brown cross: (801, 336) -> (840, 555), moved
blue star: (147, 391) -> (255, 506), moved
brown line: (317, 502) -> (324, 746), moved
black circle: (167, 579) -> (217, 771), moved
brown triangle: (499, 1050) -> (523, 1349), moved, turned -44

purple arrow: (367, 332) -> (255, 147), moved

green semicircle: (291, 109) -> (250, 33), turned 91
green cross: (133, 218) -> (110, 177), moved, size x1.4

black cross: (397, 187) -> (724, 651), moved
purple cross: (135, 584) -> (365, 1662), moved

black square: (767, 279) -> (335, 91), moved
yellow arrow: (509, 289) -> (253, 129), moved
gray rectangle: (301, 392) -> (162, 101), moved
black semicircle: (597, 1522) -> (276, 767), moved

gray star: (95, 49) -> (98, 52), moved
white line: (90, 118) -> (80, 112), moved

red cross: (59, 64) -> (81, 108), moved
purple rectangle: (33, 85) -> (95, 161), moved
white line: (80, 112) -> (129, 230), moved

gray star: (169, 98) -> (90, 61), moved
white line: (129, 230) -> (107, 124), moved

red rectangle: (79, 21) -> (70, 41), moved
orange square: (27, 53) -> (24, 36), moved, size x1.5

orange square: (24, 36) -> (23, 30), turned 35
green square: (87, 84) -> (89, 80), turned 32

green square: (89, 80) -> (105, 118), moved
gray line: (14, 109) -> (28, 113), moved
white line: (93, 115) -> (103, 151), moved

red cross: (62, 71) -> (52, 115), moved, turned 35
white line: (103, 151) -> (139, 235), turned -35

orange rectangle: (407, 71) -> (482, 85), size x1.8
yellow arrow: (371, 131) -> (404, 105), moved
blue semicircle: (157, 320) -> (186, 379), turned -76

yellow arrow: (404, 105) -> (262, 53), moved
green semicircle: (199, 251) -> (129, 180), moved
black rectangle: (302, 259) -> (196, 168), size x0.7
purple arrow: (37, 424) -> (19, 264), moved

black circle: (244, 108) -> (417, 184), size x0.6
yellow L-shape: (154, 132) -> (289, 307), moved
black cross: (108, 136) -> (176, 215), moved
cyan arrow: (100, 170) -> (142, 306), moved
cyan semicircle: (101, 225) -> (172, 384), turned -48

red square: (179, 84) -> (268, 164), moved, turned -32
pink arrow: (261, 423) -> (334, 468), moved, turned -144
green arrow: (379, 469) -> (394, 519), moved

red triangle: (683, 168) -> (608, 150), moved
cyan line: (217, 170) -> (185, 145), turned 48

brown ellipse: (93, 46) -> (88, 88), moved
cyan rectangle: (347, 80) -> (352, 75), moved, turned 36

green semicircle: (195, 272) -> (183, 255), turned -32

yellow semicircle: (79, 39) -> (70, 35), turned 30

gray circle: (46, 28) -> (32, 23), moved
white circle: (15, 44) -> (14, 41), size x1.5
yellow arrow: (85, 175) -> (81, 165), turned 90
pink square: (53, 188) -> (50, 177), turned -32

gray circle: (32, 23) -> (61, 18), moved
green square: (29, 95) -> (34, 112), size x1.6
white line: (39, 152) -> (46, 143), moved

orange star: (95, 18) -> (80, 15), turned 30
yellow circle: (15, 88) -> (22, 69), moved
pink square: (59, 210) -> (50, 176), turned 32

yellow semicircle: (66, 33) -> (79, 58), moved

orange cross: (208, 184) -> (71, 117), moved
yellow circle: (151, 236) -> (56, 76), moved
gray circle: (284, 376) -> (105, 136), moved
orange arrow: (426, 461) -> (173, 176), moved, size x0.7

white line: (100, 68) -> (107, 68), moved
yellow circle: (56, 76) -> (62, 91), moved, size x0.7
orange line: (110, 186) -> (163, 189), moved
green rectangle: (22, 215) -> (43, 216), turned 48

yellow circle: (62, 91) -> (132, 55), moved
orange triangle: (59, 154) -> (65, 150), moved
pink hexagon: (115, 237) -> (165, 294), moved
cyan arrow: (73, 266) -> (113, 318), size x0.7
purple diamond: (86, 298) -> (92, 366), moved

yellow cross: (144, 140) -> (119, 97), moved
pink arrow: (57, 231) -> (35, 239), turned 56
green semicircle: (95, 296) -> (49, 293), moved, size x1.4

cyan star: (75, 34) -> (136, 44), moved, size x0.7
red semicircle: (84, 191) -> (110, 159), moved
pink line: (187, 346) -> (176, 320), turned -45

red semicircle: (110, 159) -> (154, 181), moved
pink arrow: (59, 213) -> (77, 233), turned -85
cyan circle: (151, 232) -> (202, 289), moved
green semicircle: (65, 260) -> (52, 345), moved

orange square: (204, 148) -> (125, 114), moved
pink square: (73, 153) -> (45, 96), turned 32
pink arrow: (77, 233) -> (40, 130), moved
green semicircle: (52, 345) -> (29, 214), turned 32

═══

What you should do » Lines containing the word "blue": copy every one of them from the records above.

Solution to this exercise »
blue star: (147, 391) -> (255, 506), moved
blue semicircle: (157, 320) -> (186, 379), turned -76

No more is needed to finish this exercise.